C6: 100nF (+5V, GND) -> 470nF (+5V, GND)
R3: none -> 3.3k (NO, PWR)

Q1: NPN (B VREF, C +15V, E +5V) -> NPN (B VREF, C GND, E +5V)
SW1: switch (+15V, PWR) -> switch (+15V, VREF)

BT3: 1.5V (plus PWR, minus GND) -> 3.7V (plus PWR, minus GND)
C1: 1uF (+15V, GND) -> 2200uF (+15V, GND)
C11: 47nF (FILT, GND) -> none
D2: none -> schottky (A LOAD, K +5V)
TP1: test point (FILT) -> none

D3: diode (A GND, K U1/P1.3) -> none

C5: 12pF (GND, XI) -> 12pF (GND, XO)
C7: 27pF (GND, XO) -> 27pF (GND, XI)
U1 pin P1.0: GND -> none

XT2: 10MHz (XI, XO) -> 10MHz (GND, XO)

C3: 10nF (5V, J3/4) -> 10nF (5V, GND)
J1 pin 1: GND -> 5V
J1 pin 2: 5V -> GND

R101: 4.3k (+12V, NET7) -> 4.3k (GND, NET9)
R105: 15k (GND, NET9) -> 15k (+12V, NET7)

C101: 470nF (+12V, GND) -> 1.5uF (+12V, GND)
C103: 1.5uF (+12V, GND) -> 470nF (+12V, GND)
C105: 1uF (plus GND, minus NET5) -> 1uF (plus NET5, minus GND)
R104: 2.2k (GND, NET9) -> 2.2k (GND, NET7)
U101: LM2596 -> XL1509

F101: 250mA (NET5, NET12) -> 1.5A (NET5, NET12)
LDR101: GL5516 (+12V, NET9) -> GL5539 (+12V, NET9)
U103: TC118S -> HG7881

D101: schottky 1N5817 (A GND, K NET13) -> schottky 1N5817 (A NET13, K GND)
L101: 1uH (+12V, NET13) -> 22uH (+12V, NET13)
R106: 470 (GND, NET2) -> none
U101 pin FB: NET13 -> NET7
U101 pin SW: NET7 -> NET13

(Problem)
The whole of the data must be given again, exactly as shown.

(Answer to the problem)
C6: 100nF (+5V, GND) -> 470nF (+5V, GND)
R3: none -> 3.3k (NO, PWR)

Q1: NPN (B VREF, C +15V, E +5V) -> NPN (B VREF, C GND, E +5V)
SW1: switch (+15V, PWR) -> switch (+15V, VREF)

BT3: 1.5V (plus PWR, minus GND) -> 3.7V (plus PWR, minus GND)
C1: 1uF (+15V, GND) -> 2200uF (+15V, GND)
C11: 47nF (FILT, GND) -> none
D2: none -> schottky (A LOAD, K +5V)
TP1: test point (FILT) -> none

D3: diode (A GND, K U1/P1.3) -> none

C5: 12pF (GND, XI) -> 12pF (GND, XO)
C7: 27pF (GND, XO) -> 27pF (GND, XI)
U1 pin P1.0: GND -> none

XT2: 10MHz (XI, XO) -> 10MHz (GND, XO)

C3: 10nF (5V, J3/4) -> 10nF (5V, GND)
J1 pin 1: GND -> 5V
J1 pin 2: 5V -> GND

R101: 4.3k (+12V, NET7) -> 4.3k (GND, NET9)
R105: 15k (GND, NET9) -> 15k (+12V, NET7)

C101: 470nF (+12V, GND) -> 1.5uF (+12V, GND)
C103: 1.5uF (+12V, GND) -> 470nF (+12V, GND)
C105: 1uF (plus GND, minus NET5) -> 1uF (plus NET5, minus GND)
R104: 2.2k (GND, NET9) -> 2.2k (GND, NET7)
U101: LM2596 -> XL1509

F101: 250mA (NET5, NET12) -> 1.5A (NET5, NET12)
LDR101: GL5516 (+12V, NET9) -> GL5539 (+12V, NET9)
U103: TC118S -> HG7881

D101: schottky 1N5817 (A GND, K NET13) -> schottky 1N5817 (A NET13, K GND)
L101: 1uH (+12V, NET13) -> 22uH (+12V, NET13)
R106: 470 (GND, NET2) -> none
U101 pin FB: NET13 -> NET7
U101 pin SW: NET7 -> NET13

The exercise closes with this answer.